_Problem to work on_
Starting with the line containing "D104: diode 1N4148" and going on through the line containing "R6: 470k (W8, W20) -> none", return the lines of the data below exactly, and only those.
[[ Material for this exercise open ]]
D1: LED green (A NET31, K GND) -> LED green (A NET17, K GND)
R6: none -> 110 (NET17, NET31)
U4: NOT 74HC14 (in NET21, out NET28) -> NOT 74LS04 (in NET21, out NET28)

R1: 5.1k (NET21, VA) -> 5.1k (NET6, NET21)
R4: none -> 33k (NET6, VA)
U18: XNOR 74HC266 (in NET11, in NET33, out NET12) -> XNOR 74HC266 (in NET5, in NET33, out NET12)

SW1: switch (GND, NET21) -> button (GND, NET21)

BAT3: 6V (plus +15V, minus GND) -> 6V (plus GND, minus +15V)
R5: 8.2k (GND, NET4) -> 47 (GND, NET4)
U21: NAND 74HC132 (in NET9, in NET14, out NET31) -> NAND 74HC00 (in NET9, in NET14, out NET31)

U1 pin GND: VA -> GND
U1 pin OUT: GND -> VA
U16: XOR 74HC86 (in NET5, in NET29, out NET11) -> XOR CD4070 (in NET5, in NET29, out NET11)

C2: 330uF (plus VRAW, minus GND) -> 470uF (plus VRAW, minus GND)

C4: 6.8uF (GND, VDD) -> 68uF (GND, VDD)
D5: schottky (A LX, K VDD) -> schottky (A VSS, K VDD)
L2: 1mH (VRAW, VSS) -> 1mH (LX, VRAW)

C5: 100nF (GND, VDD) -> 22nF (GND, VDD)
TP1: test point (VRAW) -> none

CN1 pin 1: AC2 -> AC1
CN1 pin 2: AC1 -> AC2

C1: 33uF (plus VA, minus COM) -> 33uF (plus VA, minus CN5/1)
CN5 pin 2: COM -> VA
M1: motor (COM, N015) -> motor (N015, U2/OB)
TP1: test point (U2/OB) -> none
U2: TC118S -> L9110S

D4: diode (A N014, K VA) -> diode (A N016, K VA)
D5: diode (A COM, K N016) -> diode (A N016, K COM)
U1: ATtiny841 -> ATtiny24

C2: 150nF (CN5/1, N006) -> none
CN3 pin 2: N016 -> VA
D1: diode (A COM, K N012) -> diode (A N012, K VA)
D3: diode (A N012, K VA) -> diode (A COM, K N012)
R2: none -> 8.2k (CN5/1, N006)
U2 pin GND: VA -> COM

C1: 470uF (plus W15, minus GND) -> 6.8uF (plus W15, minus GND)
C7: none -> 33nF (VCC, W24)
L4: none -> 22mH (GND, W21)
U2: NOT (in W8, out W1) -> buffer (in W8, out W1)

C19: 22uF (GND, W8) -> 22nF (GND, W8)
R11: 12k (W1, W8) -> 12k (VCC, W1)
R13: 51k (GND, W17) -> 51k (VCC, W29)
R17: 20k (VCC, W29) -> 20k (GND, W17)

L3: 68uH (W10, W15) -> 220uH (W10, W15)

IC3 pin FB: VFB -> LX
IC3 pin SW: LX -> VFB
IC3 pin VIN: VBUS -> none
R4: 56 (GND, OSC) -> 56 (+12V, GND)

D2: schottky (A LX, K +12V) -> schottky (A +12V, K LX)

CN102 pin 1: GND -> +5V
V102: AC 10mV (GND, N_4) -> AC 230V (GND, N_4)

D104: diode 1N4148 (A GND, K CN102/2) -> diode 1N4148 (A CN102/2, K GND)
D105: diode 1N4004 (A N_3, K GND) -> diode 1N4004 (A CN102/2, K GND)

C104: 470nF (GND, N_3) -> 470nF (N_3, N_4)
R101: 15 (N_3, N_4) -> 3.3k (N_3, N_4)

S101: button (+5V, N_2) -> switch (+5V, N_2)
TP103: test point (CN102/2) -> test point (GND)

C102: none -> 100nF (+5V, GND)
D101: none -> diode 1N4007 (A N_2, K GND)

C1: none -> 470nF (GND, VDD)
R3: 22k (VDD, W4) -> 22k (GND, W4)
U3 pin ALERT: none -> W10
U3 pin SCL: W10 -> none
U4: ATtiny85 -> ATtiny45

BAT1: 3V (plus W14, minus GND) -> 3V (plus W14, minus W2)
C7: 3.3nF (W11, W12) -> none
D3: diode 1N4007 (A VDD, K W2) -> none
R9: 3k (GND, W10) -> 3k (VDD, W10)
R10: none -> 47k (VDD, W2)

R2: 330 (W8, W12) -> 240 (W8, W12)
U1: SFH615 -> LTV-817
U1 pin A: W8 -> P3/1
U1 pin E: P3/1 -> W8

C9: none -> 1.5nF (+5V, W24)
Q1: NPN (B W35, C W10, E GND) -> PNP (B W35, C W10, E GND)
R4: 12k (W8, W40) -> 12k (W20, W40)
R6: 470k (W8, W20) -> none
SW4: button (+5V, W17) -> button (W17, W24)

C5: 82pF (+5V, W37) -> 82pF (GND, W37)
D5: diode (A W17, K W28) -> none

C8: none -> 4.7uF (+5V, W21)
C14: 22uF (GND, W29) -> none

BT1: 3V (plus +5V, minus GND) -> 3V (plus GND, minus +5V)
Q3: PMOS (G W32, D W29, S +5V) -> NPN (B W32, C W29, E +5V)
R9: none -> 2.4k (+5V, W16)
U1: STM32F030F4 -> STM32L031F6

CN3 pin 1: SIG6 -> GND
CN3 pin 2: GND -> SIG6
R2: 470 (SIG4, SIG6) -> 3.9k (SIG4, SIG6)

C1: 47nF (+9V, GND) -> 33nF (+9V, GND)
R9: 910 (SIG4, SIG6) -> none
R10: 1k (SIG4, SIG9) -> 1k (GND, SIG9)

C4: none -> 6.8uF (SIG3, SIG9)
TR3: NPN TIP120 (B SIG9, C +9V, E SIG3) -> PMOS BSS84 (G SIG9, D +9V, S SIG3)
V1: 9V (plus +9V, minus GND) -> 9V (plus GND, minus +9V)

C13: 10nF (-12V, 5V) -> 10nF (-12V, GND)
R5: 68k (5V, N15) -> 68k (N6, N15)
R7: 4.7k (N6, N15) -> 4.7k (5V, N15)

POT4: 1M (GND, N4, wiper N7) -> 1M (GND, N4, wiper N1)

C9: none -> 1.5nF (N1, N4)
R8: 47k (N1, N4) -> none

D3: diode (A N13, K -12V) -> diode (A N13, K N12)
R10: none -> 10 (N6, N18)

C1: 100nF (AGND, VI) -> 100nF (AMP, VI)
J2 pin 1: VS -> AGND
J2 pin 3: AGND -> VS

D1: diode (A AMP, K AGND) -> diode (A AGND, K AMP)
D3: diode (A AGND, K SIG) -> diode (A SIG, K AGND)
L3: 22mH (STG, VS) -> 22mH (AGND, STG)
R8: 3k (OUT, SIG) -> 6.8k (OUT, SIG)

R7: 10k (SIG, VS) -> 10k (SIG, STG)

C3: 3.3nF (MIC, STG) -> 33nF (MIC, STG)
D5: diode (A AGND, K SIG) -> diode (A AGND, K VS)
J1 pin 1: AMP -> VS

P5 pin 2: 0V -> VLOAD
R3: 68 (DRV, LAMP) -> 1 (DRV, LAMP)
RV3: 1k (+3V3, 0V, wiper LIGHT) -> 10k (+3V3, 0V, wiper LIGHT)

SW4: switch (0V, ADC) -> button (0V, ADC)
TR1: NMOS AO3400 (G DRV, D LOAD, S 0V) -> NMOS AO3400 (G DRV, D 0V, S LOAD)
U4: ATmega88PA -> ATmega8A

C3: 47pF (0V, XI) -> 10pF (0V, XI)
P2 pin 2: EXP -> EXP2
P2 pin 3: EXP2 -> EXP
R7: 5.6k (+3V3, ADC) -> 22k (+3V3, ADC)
[[ Material for this exercise closed ]]
_Task response_
D104: diode 1N4148 (A GND, K CN102/2) -> diode 1N4148 (A CN102/2, K GND)
D105: diode 1N4004 (A N_3, K GND) -> diode 1N4004 (A CN102/2, K GND)

C104: 470nF (GND, N_3) -> 470nF (N_3, N_4)
R101: 15 (N_3, N_4) -> 3.3k (N_3, N_4)

S101: button (+5V, N_2) -> switch (+5V, N_2)
TP103: test point (CN102/2) -> test point (GND)

C102: none -> 100nF (+5V, GND)
D101: none -> diode 1N4007 (A N_2, K GND)

C1: none -> 470nF (GND, VDD)
R3: 22k (VDD, W4) -> 22k (GND, W4)
U3 pin ALERT: none -> W10
U3 pin SCL: W10 -> none
U4: ATtiny85 -> ATtiny45

BAT1: 3V (plus W14, minus GND) -> 3V (plus W14, minus W2)
C7: 3.3nF (W11, W12) -> none
D3: diode 1N4007 (A VDD, K W2) -> none
R9: 3k (GND, W10) -> 3k (VDD, W10)
R10: none -> 47k (VDD, W2)

R2: 330 (W8, W12) -> 240 (W8, W12)
U1: SFH615 -> LTV-817
U1 pin A: W8 -> P3/1
U1 pin E: P3/1 -> W8

C9: none -> 1.5nF (+5V, W24)
Q1: NPN (B W35, C W10, E GND) -> PNP (B W35, C W10, E GND)
R4: 12k (W8, W40) -> 12k (W20, W40)
R6: 470k (W8, W20) -> none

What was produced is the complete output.